*What the task asks*:
Copy out exactly the lines from the start of the data to the line containing "none -> brown plate L5:L8 level 1". Include both.

Spatial reasoning data
——
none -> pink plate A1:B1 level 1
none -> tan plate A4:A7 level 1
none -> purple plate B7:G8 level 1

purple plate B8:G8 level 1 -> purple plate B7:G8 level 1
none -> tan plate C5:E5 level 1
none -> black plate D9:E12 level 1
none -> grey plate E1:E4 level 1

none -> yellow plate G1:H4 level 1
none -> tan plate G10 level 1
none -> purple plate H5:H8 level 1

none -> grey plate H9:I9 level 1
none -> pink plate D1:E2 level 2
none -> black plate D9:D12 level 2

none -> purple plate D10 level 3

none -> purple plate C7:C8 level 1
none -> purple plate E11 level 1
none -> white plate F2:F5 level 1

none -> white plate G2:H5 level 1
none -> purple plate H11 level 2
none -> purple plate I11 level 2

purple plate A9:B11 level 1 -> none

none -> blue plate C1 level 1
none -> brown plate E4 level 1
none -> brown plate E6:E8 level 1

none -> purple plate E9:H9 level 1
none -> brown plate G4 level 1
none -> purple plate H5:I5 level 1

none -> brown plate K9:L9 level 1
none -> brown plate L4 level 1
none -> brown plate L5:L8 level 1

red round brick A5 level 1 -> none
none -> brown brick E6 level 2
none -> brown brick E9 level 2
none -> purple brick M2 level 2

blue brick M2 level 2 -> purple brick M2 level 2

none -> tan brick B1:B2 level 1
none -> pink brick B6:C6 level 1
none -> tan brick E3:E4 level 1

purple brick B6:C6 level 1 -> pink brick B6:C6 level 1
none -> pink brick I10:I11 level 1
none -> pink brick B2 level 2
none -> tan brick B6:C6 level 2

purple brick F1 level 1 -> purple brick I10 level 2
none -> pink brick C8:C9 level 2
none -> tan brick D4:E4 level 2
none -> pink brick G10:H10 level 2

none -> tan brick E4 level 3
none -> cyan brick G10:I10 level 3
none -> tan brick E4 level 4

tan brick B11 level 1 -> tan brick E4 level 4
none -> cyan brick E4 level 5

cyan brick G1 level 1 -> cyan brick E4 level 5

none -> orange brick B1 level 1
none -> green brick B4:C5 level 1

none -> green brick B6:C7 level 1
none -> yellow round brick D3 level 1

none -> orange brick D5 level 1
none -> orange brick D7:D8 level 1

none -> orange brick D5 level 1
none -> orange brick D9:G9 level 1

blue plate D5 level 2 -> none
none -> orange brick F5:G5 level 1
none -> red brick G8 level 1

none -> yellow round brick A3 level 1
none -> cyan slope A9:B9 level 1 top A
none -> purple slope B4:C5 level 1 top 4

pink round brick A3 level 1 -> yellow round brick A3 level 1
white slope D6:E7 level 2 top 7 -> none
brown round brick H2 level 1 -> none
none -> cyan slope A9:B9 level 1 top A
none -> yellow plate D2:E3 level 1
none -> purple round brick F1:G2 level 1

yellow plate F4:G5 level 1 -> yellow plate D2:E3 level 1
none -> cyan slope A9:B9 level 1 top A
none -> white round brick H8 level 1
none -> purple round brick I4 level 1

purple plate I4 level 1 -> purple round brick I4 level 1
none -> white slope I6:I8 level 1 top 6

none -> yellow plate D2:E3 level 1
——
*Output below*:
none -> pink plate A1:B1 level 1
none -> tan plate A4:A7 level 1
none -> purple plate B7:G8 level 1

purple plate B8:G8 level 1 -> purple plate B7:G8 level 1
none -> tan plate C5:E5 level 1
none -> black plate D9:E12 level 1
none -> grey plate E1:E4 level 1

none -> yellow plate G1:H4 level 1
none -> tan plate G10 level 1
none -> purple plate H5:H8 level 1

none -> grey plate H9:I9 level 1
none -> pink plate D1:E2 level 2
none -> black plate D9:D12 level 2

none -> purple plate D10 level 3

none -> purple plate C7:C8 level 1
none -> purple plate E11 level 1
none -> white plate F2:F5 level 1

none -> white plate G2:H5 level 1
none -> purple plate H11 level 2
none -> purple plate I11 level 2

purple plate A9:B11 level 1 -> none

none -> blue plate C1 level 1
none -> brown plate E4 level 1
none -> brown plate E6:E8 level 1

none -> purple plate E9:H9 level 1
none -> brown plate G4 level 1
none -> purple plate H5:I5 level 1

none -> brown plate K9:L9 level 1
none -> brown plate L4 level 1
none -> brown plate L5:L8 level 1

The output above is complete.